▸ **Supplied material**
+ + +

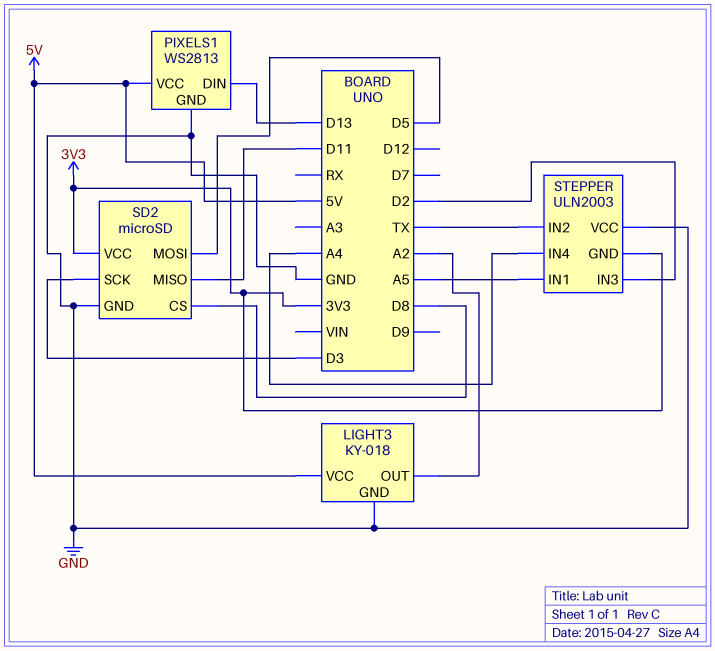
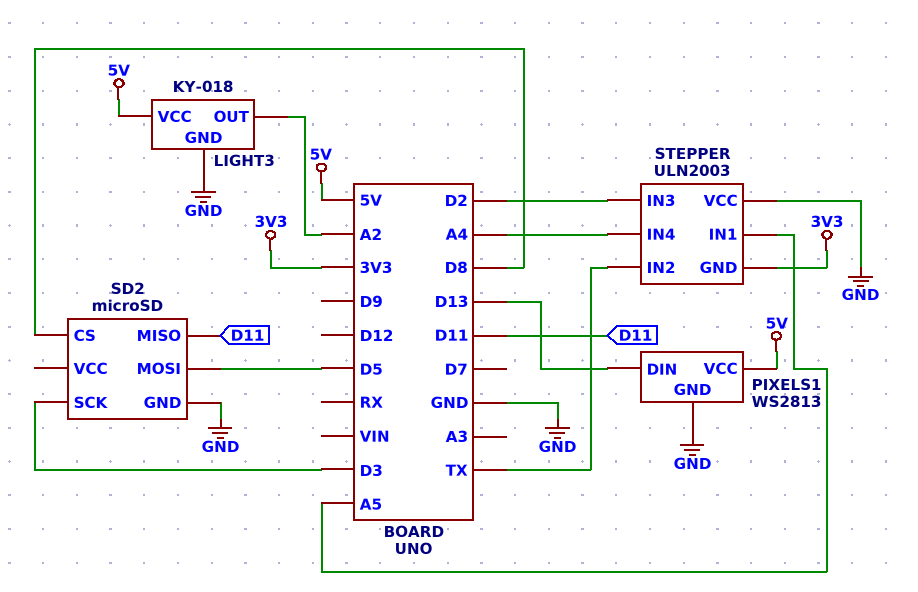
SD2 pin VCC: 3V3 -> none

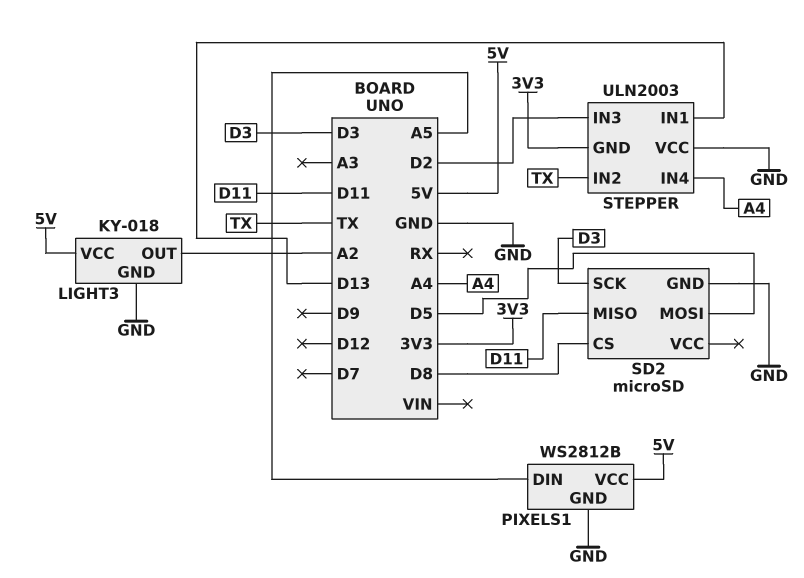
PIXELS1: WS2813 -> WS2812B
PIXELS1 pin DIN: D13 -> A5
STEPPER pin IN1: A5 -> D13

+ + +

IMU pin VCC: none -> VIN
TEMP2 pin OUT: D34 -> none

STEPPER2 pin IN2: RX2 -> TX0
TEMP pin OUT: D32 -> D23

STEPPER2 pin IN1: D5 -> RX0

+ + +

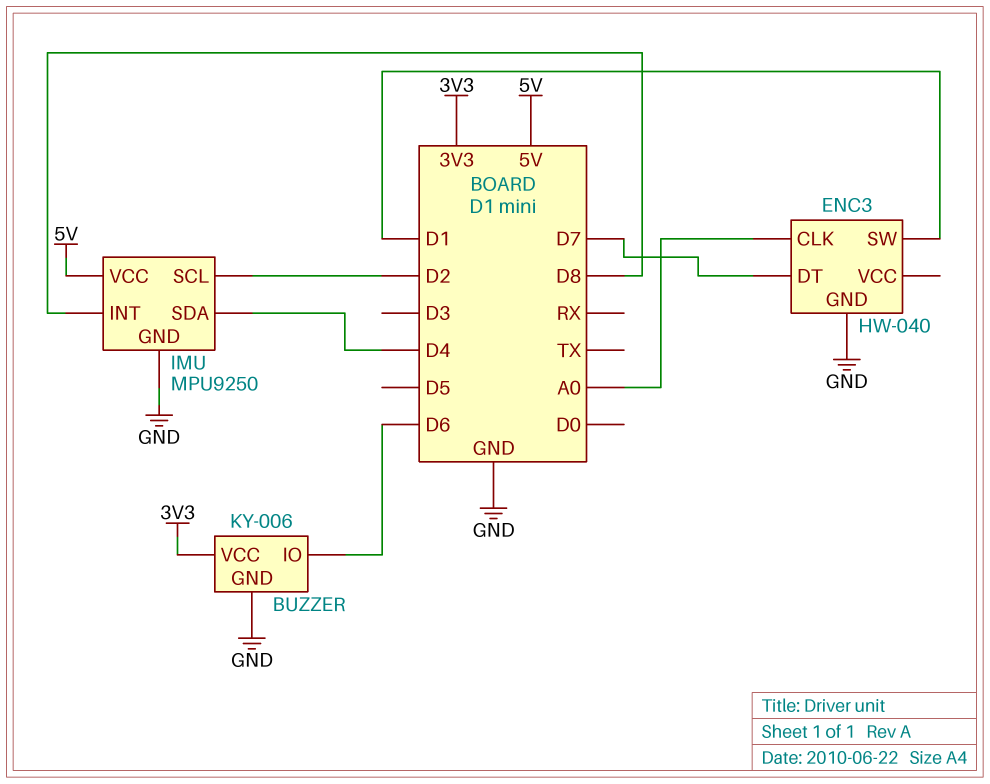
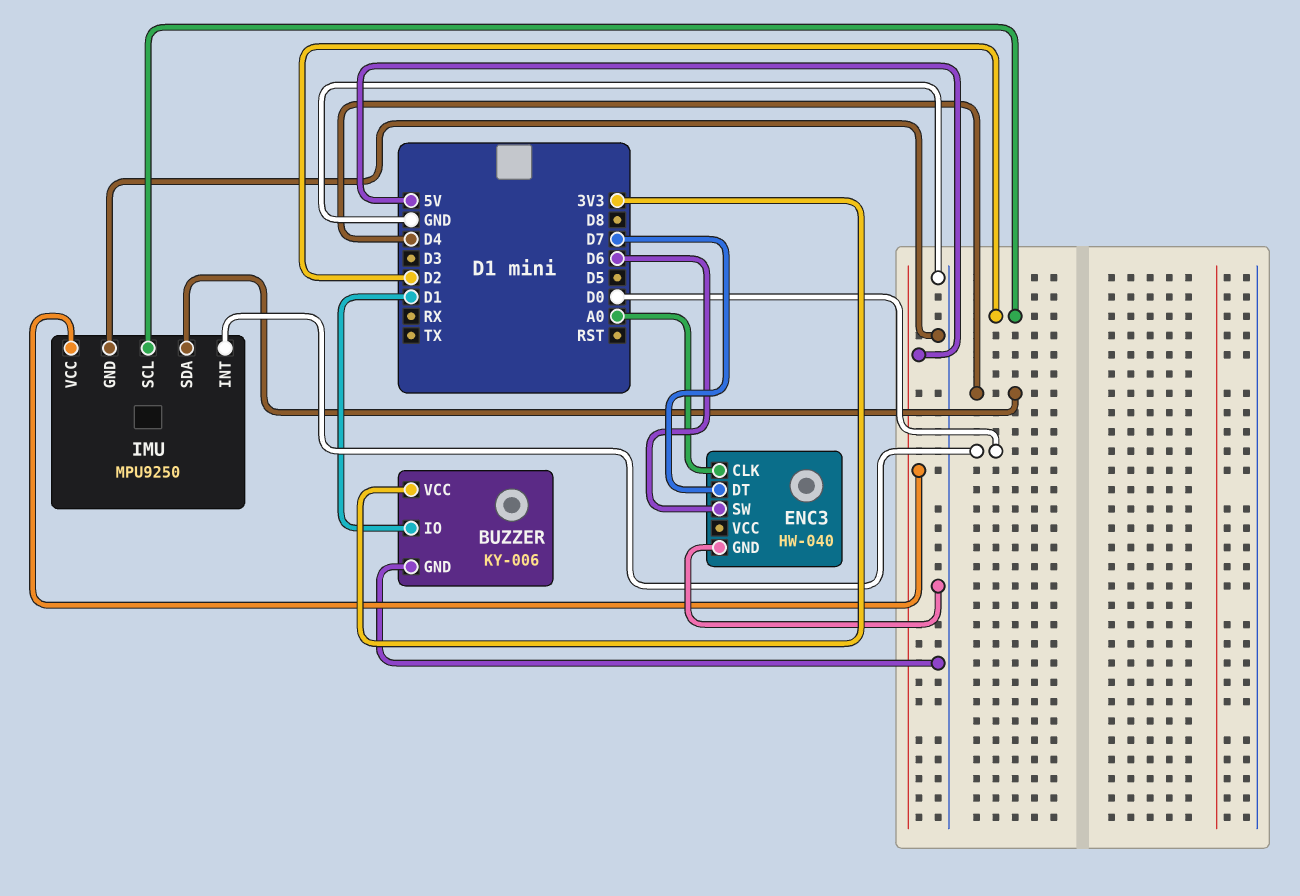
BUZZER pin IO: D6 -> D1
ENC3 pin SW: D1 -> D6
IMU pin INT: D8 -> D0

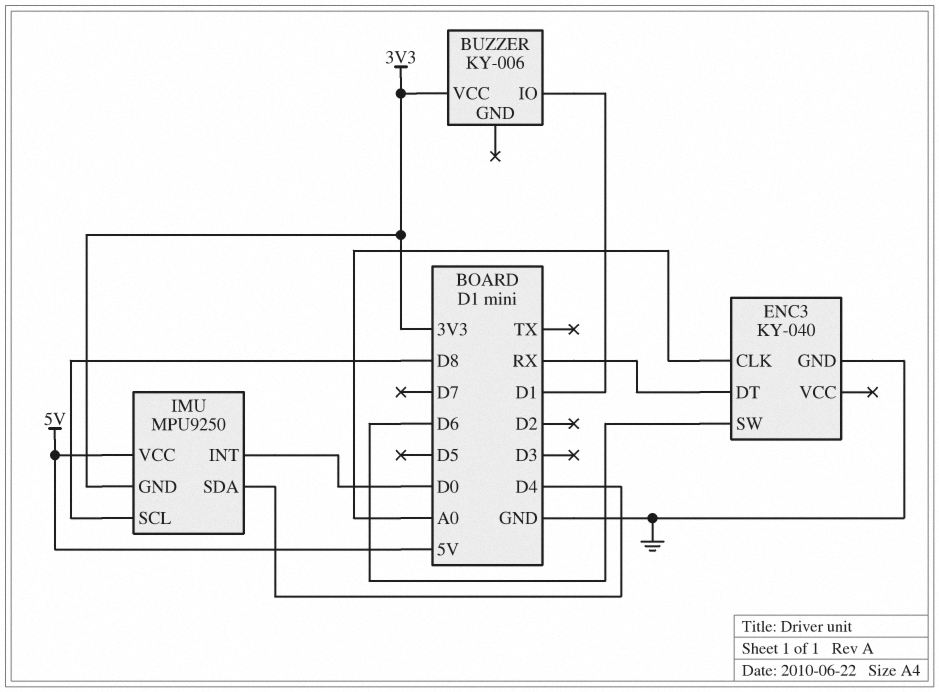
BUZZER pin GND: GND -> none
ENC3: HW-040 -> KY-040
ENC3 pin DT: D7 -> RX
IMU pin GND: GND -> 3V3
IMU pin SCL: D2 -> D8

+ + +

▸ **The problem**
Each line in the listing above from the one containing "STEPPER2 pin IN2: RX2 -> TX0" through the one containing "STEPPER2 pin IN1: D5 -> RX0" should be repeated exactly, and no other line.

▸ **Solved exercise**
STEPPER2 pin IN2: RX2 -> TX0
TEMP pin OUT: D32 -> D23

STEPPER2 pin IN1: D5 -> RX0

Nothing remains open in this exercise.